• _WHAT TO DO_:
Of all the entries below, only the lines from the one with "pink 1x4 plate" up to and including the one with "black 1x1 cone [232,210,258,253]" are to be duplicated exactly.

==== INPUT DATA ====

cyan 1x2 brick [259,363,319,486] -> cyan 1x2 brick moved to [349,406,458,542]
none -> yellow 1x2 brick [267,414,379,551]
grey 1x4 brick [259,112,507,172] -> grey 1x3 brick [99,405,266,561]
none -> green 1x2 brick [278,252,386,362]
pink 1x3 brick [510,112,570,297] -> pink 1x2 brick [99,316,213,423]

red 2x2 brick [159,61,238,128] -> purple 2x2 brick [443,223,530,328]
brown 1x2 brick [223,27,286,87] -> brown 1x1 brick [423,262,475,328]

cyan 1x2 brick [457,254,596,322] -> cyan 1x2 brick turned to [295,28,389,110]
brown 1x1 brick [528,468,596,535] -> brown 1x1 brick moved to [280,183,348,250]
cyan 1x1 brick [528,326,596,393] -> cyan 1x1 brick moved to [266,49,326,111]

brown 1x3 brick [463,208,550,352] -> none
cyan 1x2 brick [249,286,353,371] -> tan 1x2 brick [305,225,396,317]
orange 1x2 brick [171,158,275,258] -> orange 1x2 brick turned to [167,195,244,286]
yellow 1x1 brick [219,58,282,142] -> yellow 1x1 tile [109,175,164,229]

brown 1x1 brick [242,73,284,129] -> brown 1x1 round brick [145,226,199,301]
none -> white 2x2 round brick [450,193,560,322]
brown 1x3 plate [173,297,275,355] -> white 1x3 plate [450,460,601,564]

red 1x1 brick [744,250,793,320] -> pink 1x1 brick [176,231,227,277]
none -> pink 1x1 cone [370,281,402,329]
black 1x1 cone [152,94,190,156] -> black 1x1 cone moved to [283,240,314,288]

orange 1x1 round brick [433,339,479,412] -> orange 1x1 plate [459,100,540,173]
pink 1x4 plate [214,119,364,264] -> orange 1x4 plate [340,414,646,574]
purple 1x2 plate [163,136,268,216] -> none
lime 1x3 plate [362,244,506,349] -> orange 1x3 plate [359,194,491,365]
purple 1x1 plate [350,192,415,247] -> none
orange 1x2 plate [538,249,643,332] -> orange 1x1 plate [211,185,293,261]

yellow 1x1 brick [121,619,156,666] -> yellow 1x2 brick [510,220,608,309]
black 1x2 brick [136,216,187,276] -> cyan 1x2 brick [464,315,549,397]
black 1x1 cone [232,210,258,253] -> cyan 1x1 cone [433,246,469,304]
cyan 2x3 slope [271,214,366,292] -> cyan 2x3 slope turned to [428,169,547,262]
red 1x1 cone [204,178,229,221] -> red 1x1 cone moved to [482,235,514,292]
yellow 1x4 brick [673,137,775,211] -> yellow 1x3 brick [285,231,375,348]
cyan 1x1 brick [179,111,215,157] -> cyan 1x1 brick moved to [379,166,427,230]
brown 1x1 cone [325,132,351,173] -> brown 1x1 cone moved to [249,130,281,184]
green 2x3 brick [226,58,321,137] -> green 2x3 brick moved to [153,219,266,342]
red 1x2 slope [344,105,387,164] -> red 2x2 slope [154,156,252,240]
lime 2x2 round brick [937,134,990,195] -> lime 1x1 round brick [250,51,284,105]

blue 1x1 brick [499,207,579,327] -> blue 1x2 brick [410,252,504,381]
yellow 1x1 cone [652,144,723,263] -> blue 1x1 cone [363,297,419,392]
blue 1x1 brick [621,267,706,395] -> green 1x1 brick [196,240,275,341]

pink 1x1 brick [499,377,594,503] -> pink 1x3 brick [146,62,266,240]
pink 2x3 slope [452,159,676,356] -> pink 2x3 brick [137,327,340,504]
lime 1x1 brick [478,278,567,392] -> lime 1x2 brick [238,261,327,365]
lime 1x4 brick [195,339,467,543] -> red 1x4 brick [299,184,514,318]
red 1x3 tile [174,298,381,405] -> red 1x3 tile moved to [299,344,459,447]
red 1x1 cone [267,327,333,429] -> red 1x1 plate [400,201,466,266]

====

• _FINISHED EXERCISE_:
pink 1x4 plate [214,119,364,264] -> orange 1x4 plate [340,414,646,574]
purple 1x2 plate [163,136,268,216] -> none
lime 1x3 plate [362,244,506,349] -> orange 1x3 plate [359,194,491,365]
purple 1x1 plate [350,192,415,247] -> none
orange 1x2 plate [538,249,643,332] -> orange 1x1 plate [211,185,293,261]

yellow 1x1 brick [121,619,156,666] -> yellow 1x2 brick [510,220,608,309]
black 1x2 brick [136,216,187,276] -> cyan 1x2 brick [464,315,549,397]
black 1x1 cone [232,210,258,253] -> cyan 1x1 cone [433,246,469,304]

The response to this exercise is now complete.